# Work instruction:
Copy the listing in full and exactly, omitting its images.

----- Working data -----

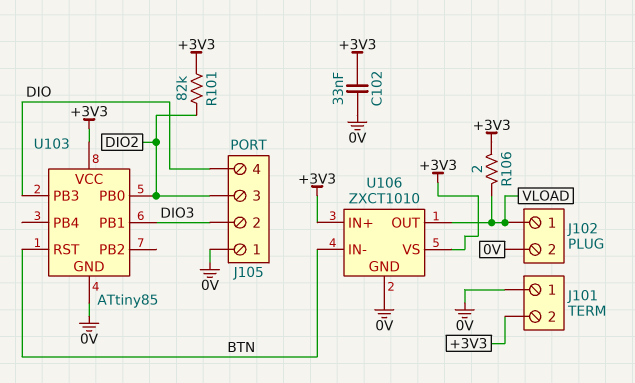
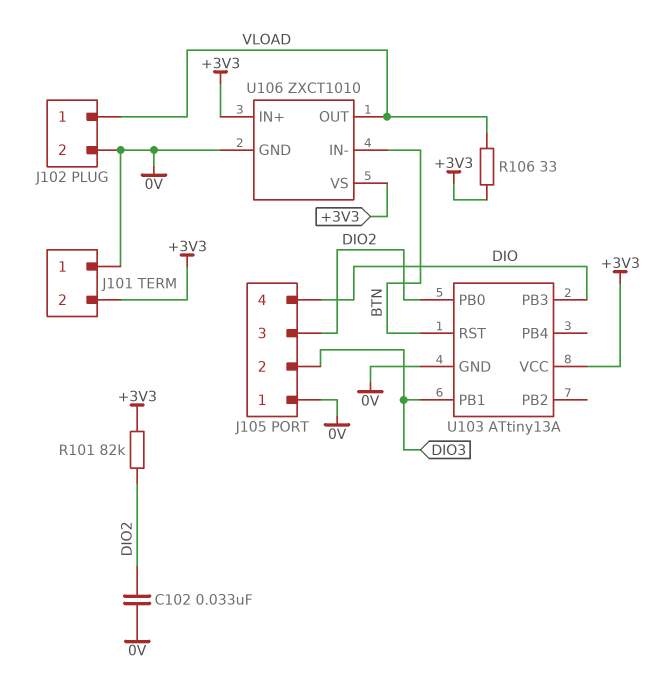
C102: 33nF (+3V3, 0V) -> 33nF (0V, DIO2)
R106: 2 (+3V3, VLOAD) -> 33 (+3V3, VLOAD)
U103: ATtiny85 -> ATtiny13A

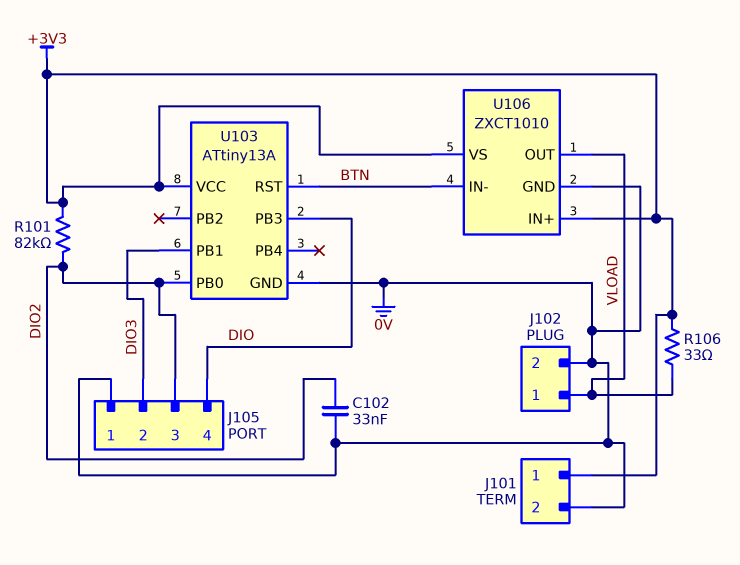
J101 pin 1: 0V -> +3V3
J101 pin 2: +3V3 -> 0V

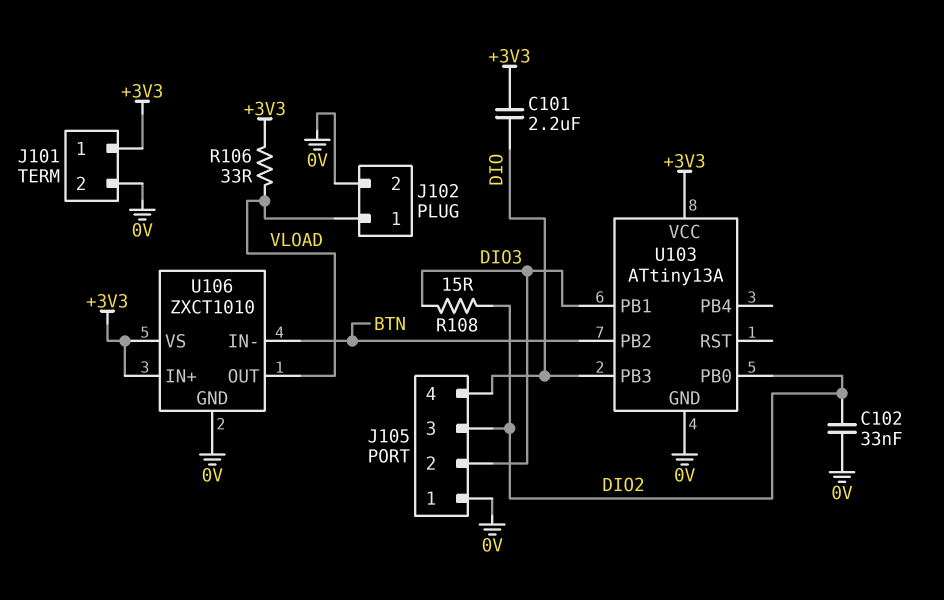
C101: none -> 2.2uF (+3V3, DIO)
R101: 82k (+3V3, DIO2) -> none
R108: none -> 15 (DIO2, DIO3)
U103 pin PB2: none -> BTN
U103 pin RST: BTN -> none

-----

# The answer:
C102: 33nF (+3V3, 0V) -> 33nF (0V, DIO2)
R106: 2 (+3V3, VLOAD) -> 33 (+3V3, VLOAD)
U103: ATtiny85 -> ATtiny13A

J101 pin 1: 0V -> +3V3
J101 pin 2: +3V3 -> 0V

C101: none -> 2.2uF (+3V3, DIO)
R101: 82k (+3V3, DIO2) -> none
R108: none -> 15 (DIO2, DIO3)
U103 pin PB2: none -> BTN
U103 pin RST: BTN -> none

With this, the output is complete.